_Assignment_. Going down the data below, set down exactly the line with "none -> purple brick F8 level 1" and each line after it through the line with "none -> red brick C13 level 2"; no other lines.

(Data entries)

--------------------------------------------------

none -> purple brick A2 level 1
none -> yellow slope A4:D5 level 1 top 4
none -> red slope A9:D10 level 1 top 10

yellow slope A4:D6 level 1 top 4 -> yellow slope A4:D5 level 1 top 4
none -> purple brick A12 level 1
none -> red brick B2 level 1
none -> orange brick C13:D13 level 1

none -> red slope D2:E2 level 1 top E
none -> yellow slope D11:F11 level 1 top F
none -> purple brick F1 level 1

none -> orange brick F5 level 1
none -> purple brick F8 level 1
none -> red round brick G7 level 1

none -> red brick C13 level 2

--------------------------------------------------

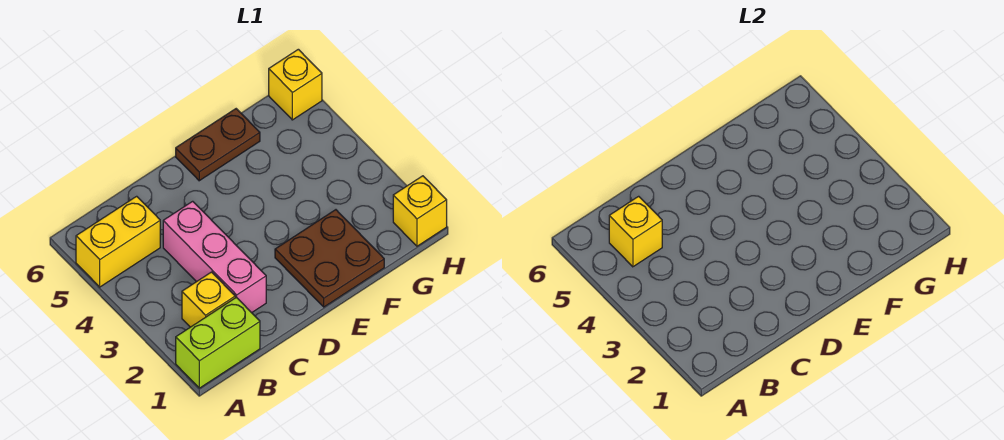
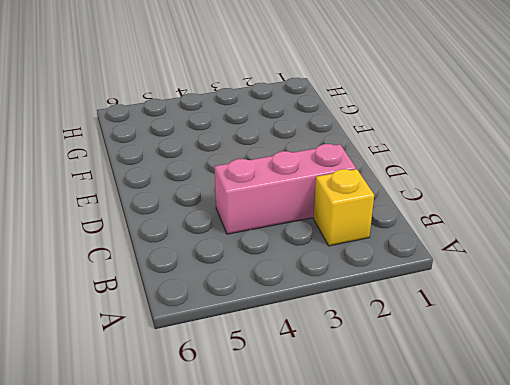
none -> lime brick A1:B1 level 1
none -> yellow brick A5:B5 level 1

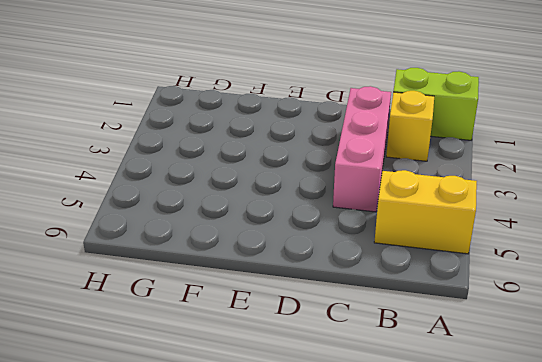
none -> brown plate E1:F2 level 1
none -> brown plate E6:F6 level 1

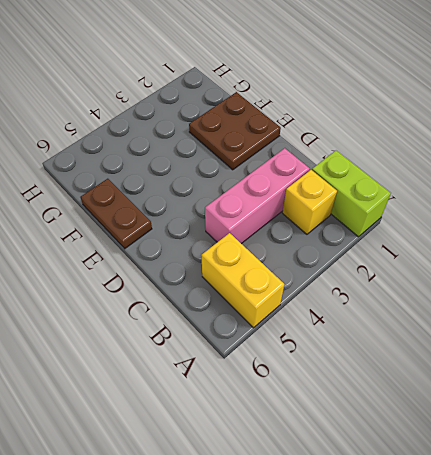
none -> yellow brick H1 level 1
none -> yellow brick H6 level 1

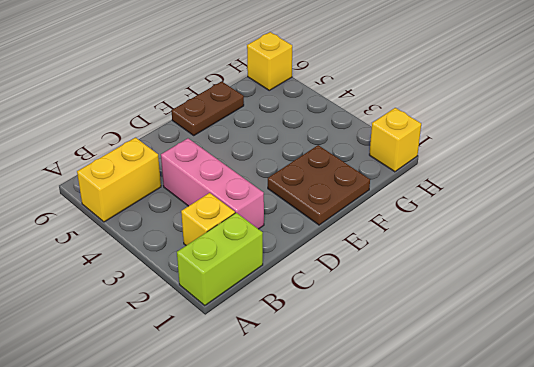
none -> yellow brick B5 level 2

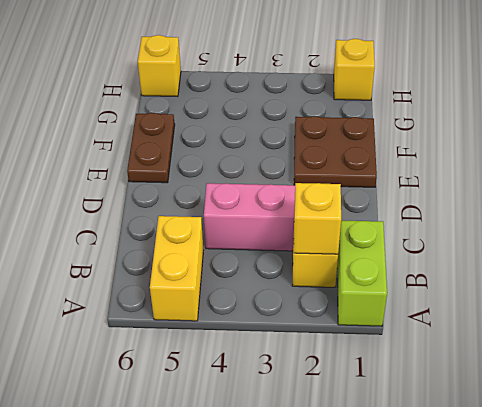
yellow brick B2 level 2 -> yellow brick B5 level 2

--------------------------------------------------

_Result for this exercise_.
none -> purple brick F8 level 1
none -> red round brick G7 level 1

none -> red brick C13 level 2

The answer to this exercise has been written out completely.